EXERCISE: From the first line to the last, transcribe the data exactly and skip the pictures.

WORKING DATA:
---
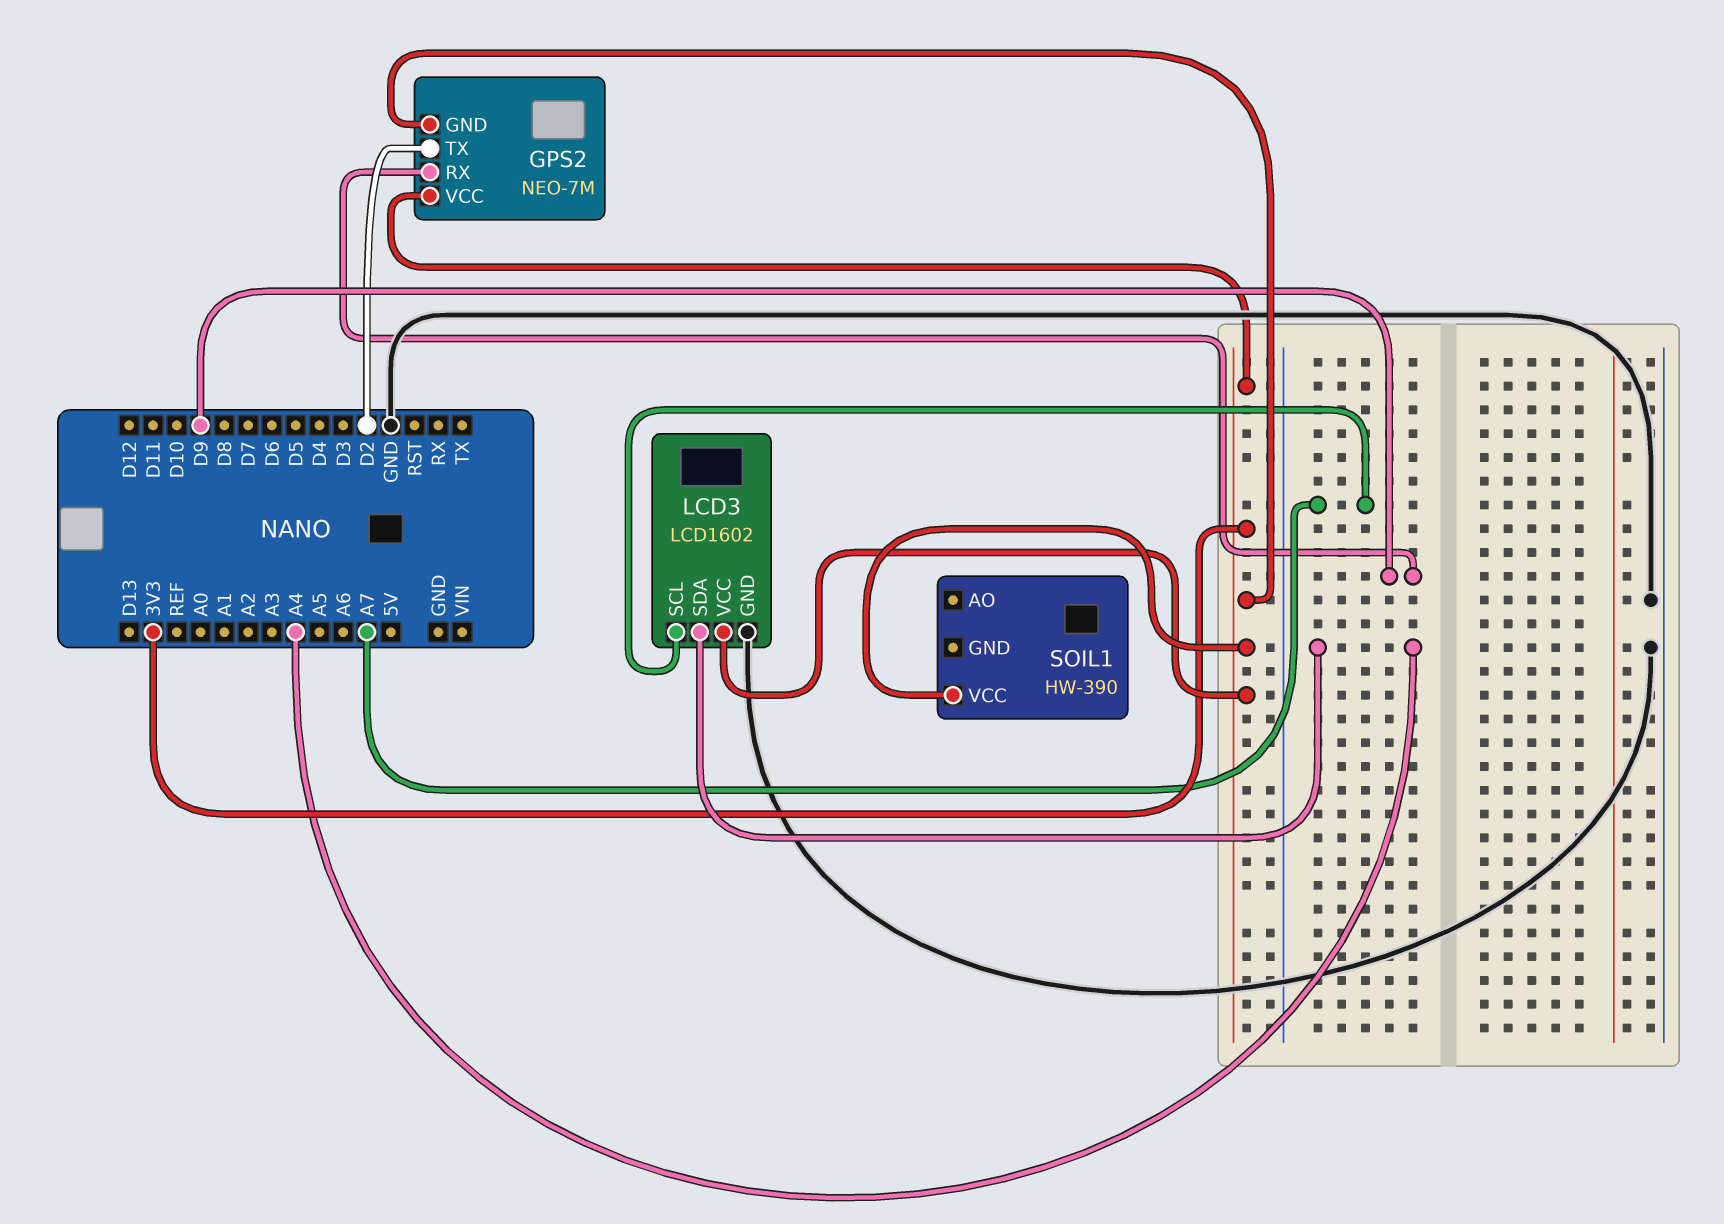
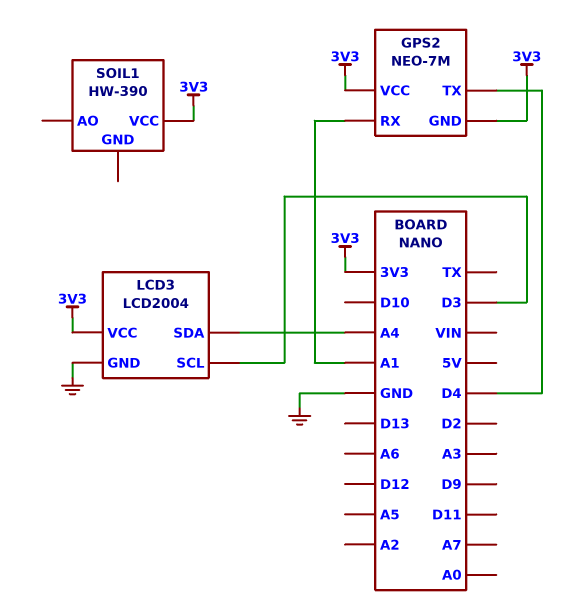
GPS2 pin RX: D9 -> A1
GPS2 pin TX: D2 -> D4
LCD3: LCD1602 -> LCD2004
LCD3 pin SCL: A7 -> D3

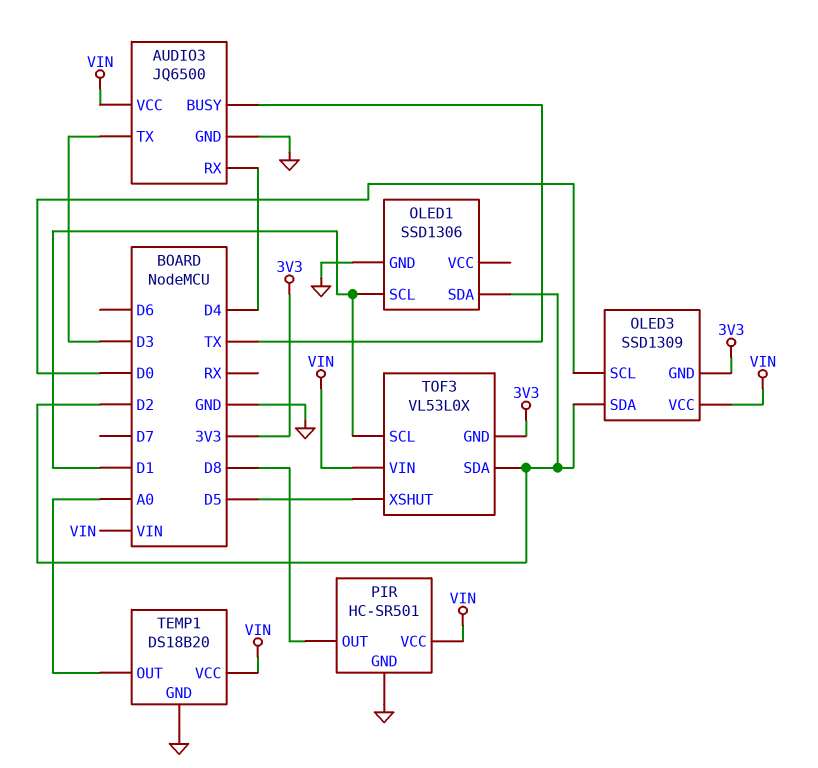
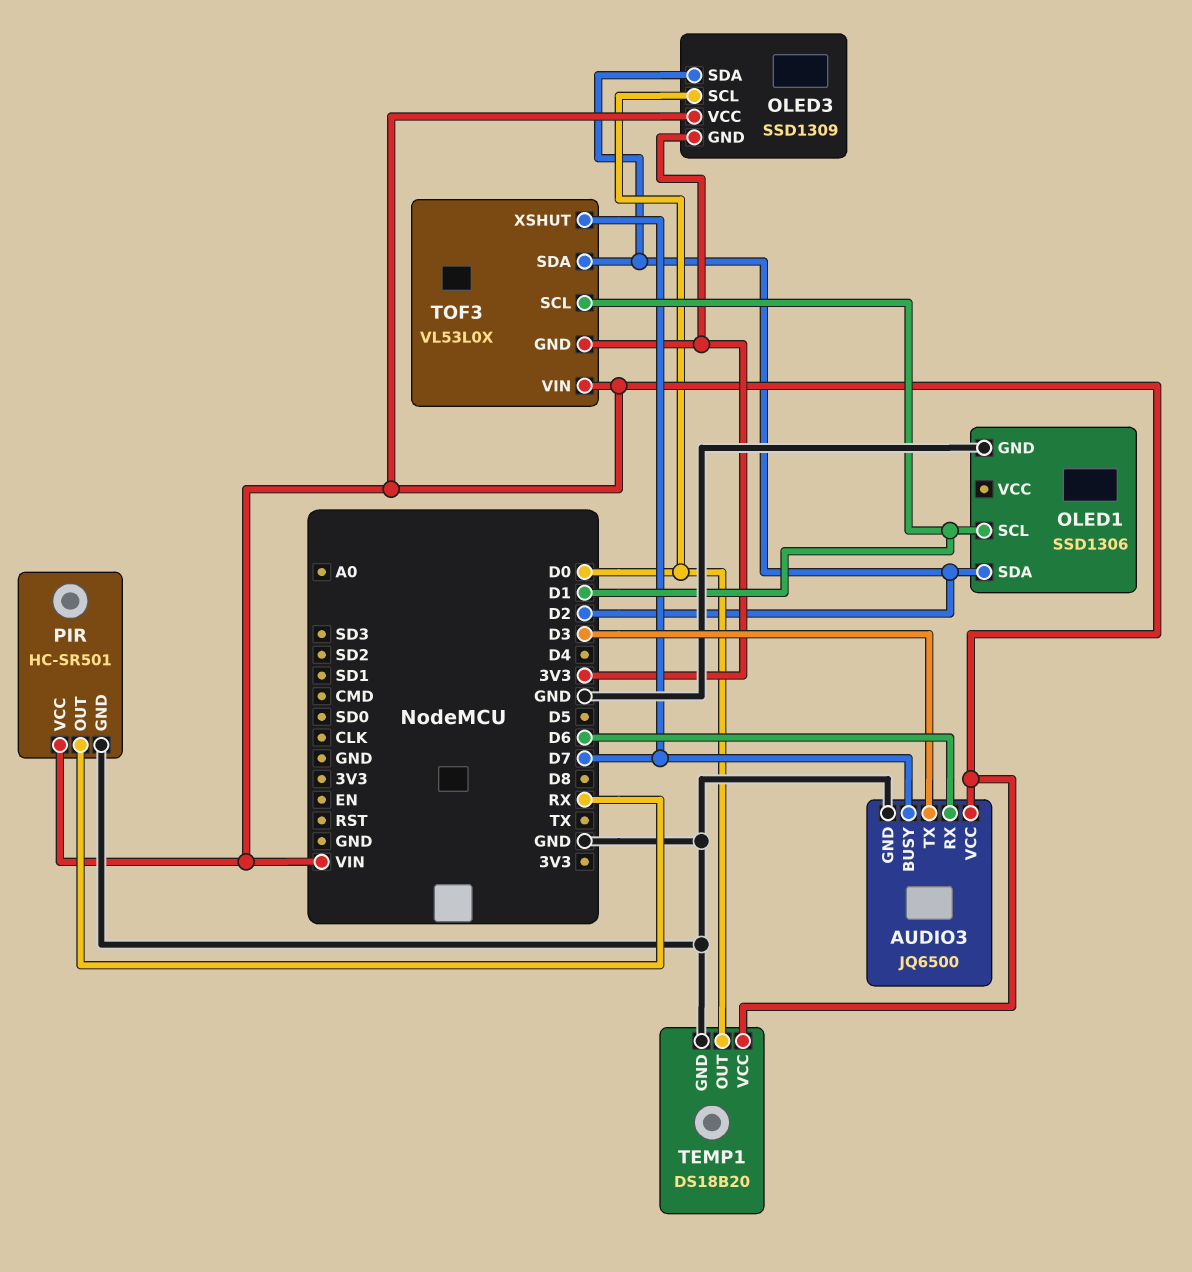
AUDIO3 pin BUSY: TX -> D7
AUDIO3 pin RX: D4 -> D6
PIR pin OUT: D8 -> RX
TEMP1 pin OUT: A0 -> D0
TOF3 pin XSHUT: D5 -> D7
---
TASK RESULT:
GPS2 pin RX: D9 -> A1
GPS2 pin TX: D2 -> D4
LCD3: LCD1602 -> LCD2004
LCD3 pin SCL: A7 -> D3

AUDIO3 pin BUSY: TX -> D7
AUDIO3 pin RX: D4 -> D6
PIR pin OUT: D8 -> RX
TEMP1 pin OUT: A0 -> D0
TOF3 pin XSHUT: D5 -> D7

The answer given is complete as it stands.